WHAT YOU NEED TO DO:
Please restate each entry that appears below word for word, without its pictures.

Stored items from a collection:
>>>

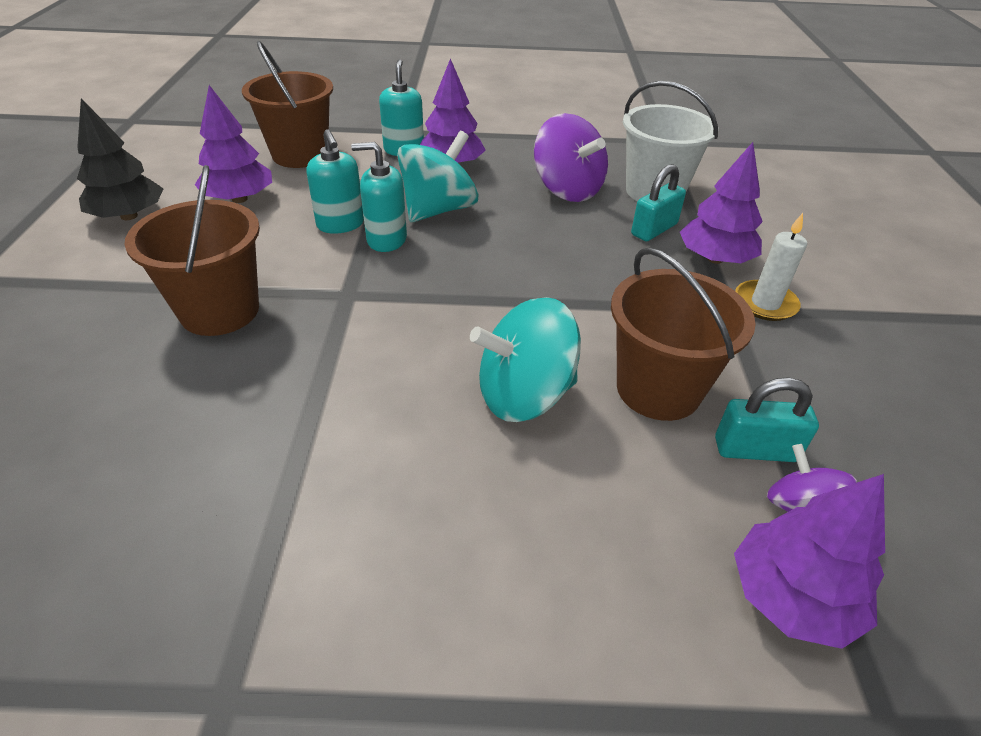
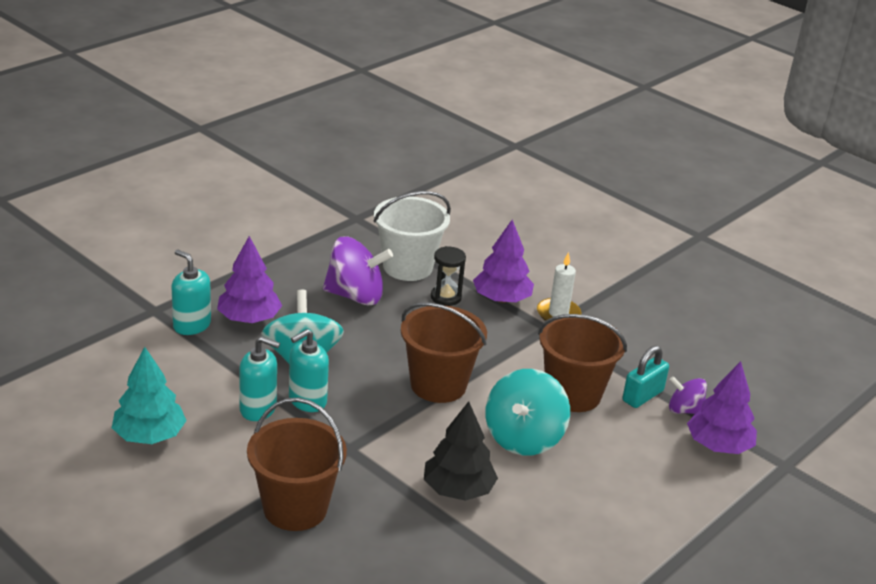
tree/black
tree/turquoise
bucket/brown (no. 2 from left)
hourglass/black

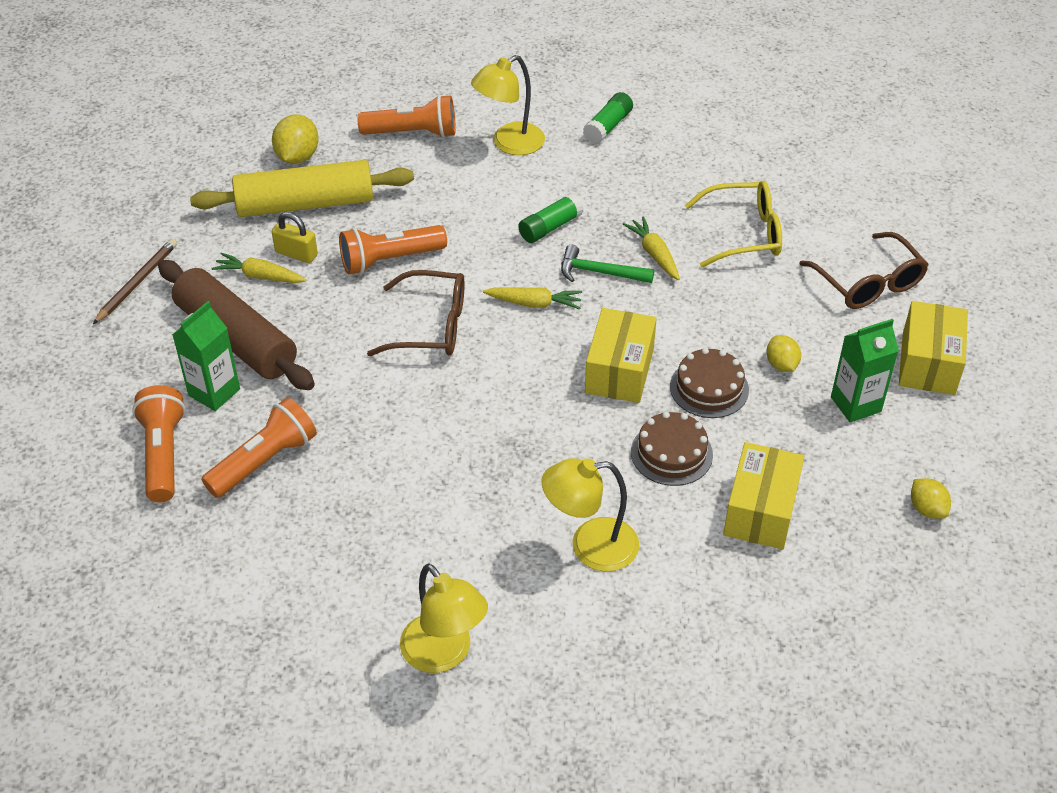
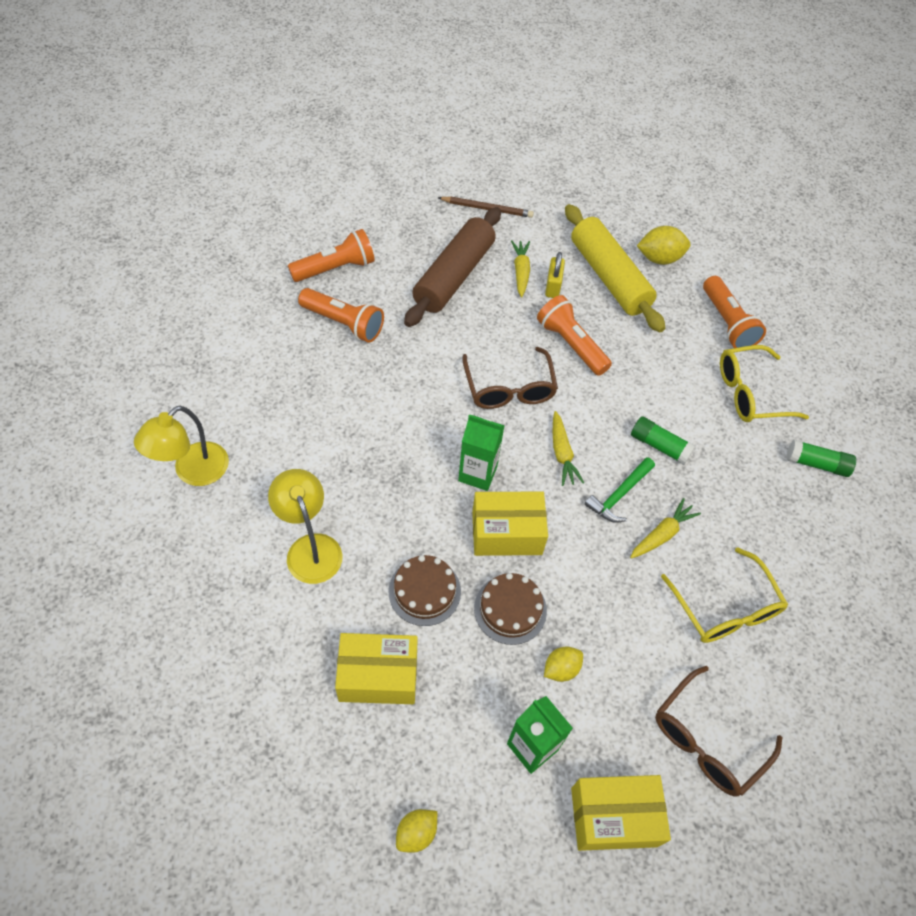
carton/green (no. 1 from left)
glasses/yellow (no. 2 from left)
hammer/green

<<<

RESPONSE FOR THIS EXERCISE:
tree/black
tree/turquoise
bucket/brown (no. 2 from left)
hourglass/black

carton/green (no. 1 from left)
glasses/yellow (no. 2 from left)
hammer/green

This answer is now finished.